| Problem |
Return each entry exactly, omitting nothing.

Segment Open

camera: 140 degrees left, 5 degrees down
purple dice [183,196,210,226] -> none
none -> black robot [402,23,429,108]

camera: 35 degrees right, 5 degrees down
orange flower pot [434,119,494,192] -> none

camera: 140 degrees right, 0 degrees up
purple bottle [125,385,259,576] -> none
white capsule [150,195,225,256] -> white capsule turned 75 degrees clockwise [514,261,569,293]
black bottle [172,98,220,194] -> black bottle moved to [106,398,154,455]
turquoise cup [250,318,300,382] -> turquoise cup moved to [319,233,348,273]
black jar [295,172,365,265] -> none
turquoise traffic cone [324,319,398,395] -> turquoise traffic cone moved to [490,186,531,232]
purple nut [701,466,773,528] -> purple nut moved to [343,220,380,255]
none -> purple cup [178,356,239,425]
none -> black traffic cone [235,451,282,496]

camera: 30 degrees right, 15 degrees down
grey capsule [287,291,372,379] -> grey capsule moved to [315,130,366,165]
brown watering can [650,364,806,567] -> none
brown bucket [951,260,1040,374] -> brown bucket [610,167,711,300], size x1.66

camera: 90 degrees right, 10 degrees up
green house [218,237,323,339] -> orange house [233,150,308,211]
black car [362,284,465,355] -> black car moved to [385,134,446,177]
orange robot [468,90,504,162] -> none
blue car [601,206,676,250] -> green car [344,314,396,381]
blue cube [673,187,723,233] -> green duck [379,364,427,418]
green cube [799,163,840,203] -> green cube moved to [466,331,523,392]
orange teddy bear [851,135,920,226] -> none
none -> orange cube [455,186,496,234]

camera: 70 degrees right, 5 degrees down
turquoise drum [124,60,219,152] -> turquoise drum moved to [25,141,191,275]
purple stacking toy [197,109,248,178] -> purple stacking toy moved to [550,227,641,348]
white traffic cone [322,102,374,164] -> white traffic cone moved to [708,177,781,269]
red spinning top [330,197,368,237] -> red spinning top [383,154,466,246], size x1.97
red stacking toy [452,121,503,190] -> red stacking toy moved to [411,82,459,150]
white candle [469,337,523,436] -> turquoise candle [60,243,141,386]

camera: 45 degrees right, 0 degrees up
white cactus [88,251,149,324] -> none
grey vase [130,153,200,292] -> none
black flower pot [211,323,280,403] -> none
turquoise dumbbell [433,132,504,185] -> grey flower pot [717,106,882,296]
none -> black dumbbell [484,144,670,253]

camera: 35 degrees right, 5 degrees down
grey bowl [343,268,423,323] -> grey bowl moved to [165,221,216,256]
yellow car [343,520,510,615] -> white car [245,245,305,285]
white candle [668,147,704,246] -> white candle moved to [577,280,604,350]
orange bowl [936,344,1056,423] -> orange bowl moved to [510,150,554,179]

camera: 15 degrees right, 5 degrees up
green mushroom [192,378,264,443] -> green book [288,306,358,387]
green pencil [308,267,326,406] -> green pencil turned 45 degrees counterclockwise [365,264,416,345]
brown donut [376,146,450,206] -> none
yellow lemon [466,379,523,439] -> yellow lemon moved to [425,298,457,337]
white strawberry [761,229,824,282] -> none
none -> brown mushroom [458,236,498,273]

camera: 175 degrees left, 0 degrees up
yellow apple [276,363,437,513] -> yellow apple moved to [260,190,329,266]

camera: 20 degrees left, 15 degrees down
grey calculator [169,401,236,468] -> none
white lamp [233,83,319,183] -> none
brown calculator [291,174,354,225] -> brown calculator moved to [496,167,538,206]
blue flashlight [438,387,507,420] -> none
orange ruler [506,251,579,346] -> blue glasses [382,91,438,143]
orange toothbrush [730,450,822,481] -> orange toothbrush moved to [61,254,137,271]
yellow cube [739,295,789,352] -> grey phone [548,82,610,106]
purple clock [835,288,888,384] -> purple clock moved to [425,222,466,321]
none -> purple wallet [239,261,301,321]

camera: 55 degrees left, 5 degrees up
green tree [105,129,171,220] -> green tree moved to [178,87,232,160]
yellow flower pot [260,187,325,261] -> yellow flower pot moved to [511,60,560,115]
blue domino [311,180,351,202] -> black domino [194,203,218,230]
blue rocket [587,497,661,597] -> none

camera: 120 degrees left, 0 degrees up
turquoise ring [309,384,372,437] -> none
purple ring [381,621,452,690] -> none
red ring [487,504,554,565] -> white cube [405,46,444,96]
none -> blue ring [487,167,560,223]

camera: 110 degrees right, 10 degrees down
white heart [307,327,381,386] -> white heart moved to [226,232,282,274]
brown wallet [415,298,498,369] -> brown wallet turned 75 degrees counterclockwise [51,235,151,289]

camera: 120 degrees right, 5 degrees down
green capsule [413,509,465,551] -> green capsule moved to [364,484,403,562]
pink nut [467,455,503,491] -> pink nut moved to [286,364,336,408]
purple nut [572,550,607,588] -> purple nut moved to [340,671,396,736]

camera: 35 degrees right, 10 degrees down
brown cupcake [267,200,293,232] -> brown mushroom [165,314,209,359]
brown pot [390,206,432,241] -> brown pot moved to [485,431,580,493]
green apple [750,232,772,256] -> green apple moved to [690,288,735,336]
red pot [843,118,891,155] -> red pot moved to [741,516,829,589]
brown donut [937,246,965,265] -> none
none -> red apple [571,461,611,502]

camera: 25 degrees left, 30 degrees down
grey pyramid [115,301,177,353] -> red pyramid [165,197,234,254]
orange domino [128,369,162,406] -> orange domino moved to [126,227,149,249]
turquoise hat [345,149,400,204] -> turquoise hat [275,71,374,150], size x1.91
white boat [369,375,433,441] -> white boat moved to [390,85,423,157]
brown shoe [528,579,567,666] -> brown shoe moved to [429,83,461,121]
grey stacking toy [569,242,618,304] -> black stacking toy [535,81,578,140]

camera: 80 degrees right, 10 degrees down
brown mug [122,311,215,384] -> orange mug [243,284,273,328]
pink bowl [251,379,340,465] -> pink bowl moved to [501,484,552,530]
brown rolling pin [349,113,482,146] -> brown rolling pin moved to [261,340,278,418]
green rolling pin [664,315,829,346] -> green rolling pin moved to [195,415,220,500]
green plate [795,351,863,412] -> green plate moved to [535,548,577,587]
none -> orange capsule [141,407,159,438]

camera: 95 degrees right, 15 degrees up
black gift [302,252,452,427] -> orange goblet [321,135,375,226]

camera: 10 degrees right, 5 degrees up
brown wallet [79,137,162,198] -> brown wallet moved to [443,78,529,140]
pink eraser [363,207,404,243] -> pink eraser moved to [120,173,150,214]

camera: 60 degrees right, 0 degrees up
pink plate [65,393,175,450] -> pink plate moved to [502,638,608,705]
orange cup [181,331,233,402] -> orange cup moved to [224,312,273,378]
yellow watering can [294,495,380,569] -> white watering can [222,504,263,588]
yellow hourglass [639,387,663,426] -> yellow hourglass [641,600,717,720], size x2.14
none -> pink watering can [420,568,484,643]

Segment Closed

| Response box |
camera: 140 degrees left, 5 degrees down
purple dice [183,196,210,226] -> none
none -> black robot [402,23,429,108]

camera: 35 degrees right, 5 degrees down
orange flower pot [434,119,494,192] -> none

camera: 140 degrees right, 0 degrees up
purple bottle [125,385,259,576] -> none
white capsule [150,195,225,256] -> white capsule turned 75 degrees clockwise [514,261,569,293]
black bottle [172,98,220,194] -> black bottle moved to [106,398,154,455]
turquoise cup [250,318,300,382] -> turquoise cup moved to [319,233,348,273]
black jar [295,172,365,265] -> none
turquoise traffic cone [324,319,398,395] -> turquoise traffic cone moved to [490,186,531,232]
purple nut [701,466,773,528] -> purple nut moved to [343,220,380,255]
none -> purple cup [178,356,239,425]
none -> black traffic cone [235,451,282,496]

camera: 30 degrees right, 15 degrees down
grey capsule [287,291,372,379] -> grey capsule moved to [315,130,366,165]
brown watering can [650,364,806,567] -> none
brown bucket [951,260,1040,374] -> brown bucket [610,167,711,300], size x1.66

camera: 90 degrees right, 10 degrees up
green house [218,237,323,339] -> orange house [233,150,308,211]
black car [362,284,465,355] -> black car moved to [385,134,446,177]
orange robot [468,90,504,162] -> none
blue car [601,206,676,250] -> green car [344,314,396,381]
blue cube [673,187,723,233] -> green duck [379,364,427,418]
green cube [799,163,840,203] -> green cube moved to [466,331,523,392]
orange teddy bear [851,135,920,226] -> none
none -> orange cube [455,186,496,234]

camera: 70 degrees right, 5 degrees down
turquoise drum [124,60,219,152] -> turquoise drum moved to [25,141,191,275]
purple stacking toy [197,109,248,178] -> purple stacking toy moved to [550,227,641,348]
white traffic cone [322,102,374,164] -> white traffic cone moved to [708,177,781,269]
red spinning top [330,197,368,237] -> red spinning top [383,154,466,246], size x1.97
red stacking toy [452,121,503,190] -> red stacking toy moved to [411,82,459,150]
white candle [469,337,523,436] -> turquoise candle [60,243,141,386]

camera: 45 degrees right, 0 degrees up
white cactus [88,251,149,324] -> none
grey vase [130,153,200,292] -> none
black flower pot [211,323,280,403] -> none
turquoise dumbbell [433,132,504,185] -> grey flower pot [717,106,882,296]
none -> black dumbbell [484,144,670,253]

camera: 35 degrees right, 5 degrees down
grey bowl [343,268,423,323] -> grey bowl moved to [165,221,216,256]
yellow car [343,520,510,615] -> white car [245,245,305,285]
white candle [668,147,704,246] -> white candle moved to [577,280,604,350]
orange bowl [936,344,1056,423] -> orange bowl moved to [510,150,554,179]

camera: 15 degrees right, 5 degrees up
green mushroom [192,378,264,443] -> green book [288,306,358,387]
green pencil [308,267,326,406] -> green pencil turned 45 degrees counterclockwise [365,264,416,345]
brown donut [376,146,450,206] -> none
yellow lemon [466,379,523,439] -> yellow lemon moved to [425,298,457,337]
white strawberry [761,229,824,282] -> none
none -> brown mushroom [458,236,498,273]

camera: 175 degrees left, 0 degrees up
yellow apple [276,363,437,513] -> yellow apple moved to [260,190,329,266]

camera: 20 degrees left, 15 degrees down
grey calculator [169,401,236,468] -> none
white lamp [233,83,319,183] -> none
brown calculator [291,174,354,225] -> brown calculator moved to [496,167,538,206]
blue flashlight [438,387,507,420] -> none
orange ruler [506,251,579,346] -> blue glasses [382,91,438,143]
orange toothbrush [730,450,822,481] -> orange toothbrush moved to [61,254,137,271]
yellow cube [739,295,789,352] -> grey phone [548,82,610,106]
purple clock [835,288,888,384] -> purple clock moved to [425,222,466,321]
none -> purple wallet [239,261,301,321]

camera: 55 degrees left, 5 degrees up
green tree [105,129,171,220] -> green tree moved to [178,87,232,160]
yellow flower pot [260,187,325,261] -> yellow flower pot moved to [511,60,560,115]
blue domino [311,180,351,202] -> black domino [194,203,218,230]
blue rocket [587,497,661,597] -> none

camera: 120 degrees left, 0 degrees up
turquoise ring [309,384,372,437] -> none
purple ring [381,621,452,690] -> none
red ring [487,504,554,565] -> white cube [405,46,444,96]
none -> blue ring [487,167,560,223]

camera: 110 degrees right, 10 degrees down
white heart [307,327,381,386] -> white heart moved to [226,232,282,274]
brown wallet [415,298,498,369] -> brown wallet turned 75 degrees counterclockwise [51,235,151,289]

camera: 120 degrees right, 5 degrees down
green capsule [413,509,465,551] -> green capsule moved to [364,484,403,562]
pink nut [467,455,503,491] -> pink nut moved to [286,364,336,408]
purple nut [572,550,607,588] -> purple nut moved to [340,671,396,736]

camera: 35 degrees right, 10 degrees down
brown cupcake [267,200,293,232] -> brown mushroom [165,314,209,359]
brown pot [390,206,432,241] -> brown pot moved to [485,431,580,493]
green apple [750,232,772,256] -> green apple moved to [690,288,735,336]
red pot [843,118,891,155] -> red pot moved to [741,516,829,589]
brown donut [937,246,965,265] -> none
none -> red apple [571,461,611,502]

camera: 25 degrees left, 30 degrees down
grey pyramid [115,301,177,353] -> red pyramid [165,197,234,254]
orange domino [128,369,162,406] -> orange domino moved to [126,227,149,249]
turquoise hat [345,149,400,204] -> turquoise hat [275,71,374,150], size x1.91
white boat [369,375,433,441] -> white boat moved to [390,85,423,157]
brown shoe [528,579,567,666] -> brown shoe moved to [429,83,461,121]
grey stacking toy [569,242,618,304] -> black stacking toy [535,81,578,140]

camera: 80 degrees right, 10 degrees down
brown mug [122,311,215,384] -> orange mug [243,284,273,328]
pink bowl [251,379,340,465] -> pink bowl moved to [501,484,552,530]
brown rolling pin [349,113,482,146] -> brown rolling pin moved to [261,340,278,418]
green rolling pin [664,315,829,346] -> green rolling pin moved to [195,415,220,500]
green plate [795,351,863,412] -> green plate moved to [535,548,577,587]
none -> orange capsule [141,407,159,438]

camera: 95 degrees right, 15 degrees up
black gift [302,252,452,427] -> orange goblet [321,135,375,226]

camera: 10 degrees right, 5 degrees up
brown wallet [79,137,162,198] -> brown wallet moved to [443,78,529,140]
pink eraser [363,207,404,243] -> pink eraser moved to [120,173,150,214]

camera: 60 degrees right, 0 degrees up
pink plate [65,393,175,450] -> pink plate moved to [502,638,608,705]
orange cup [181,331,233,402] -> orange cup moved to [224,312,273,378]
yellow watering can [294,495,380,569] -> white watering can [222,504,263,588]
yellow hourglass [639,387,663,426] -> yellow hourglass [641,600,717,720], size x2.14
none -> pink watering can [420,568,484,643]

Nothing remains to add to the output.